(Activity):
Copy the records word for word, omitting all pictures.

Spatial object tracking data
——————
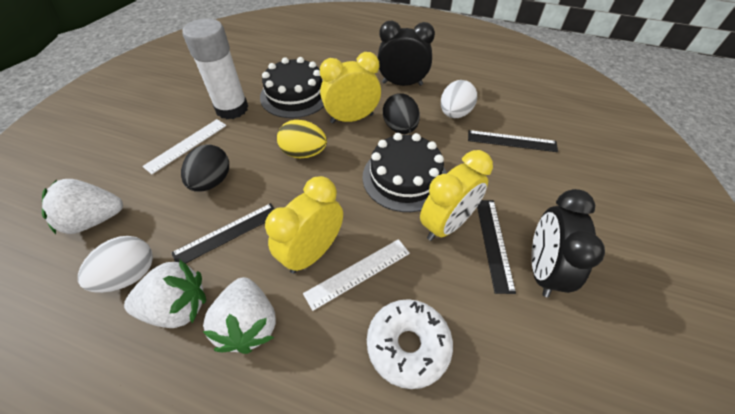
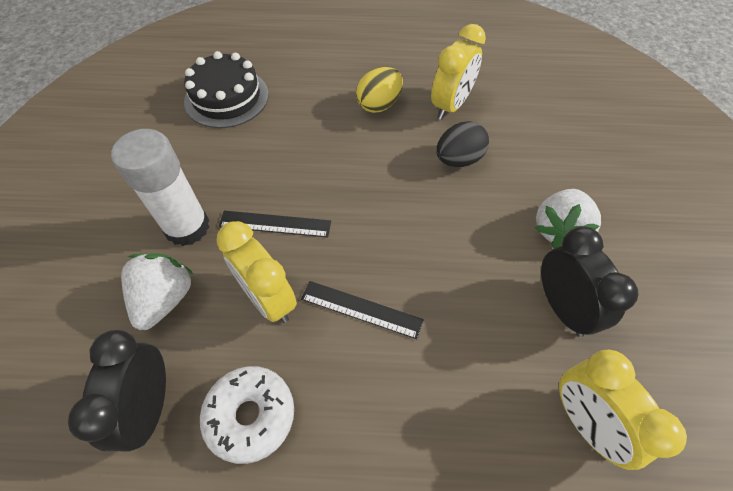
black cake: 2 -> 1
black egg: 2 -> 1
black ruler: 3 -> 2
white egg: 2 -> 0
white ruler: 2 -> 0
white strawberry: 3 -> 2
——————
(Finished exercise):
black cake: 2 -> 1
black egg: 2 -> 1
black ruler: 3 -> 2
white egg: 2 -> 0
white ruler: 2 -> 0
white strawberry: 3 -> 2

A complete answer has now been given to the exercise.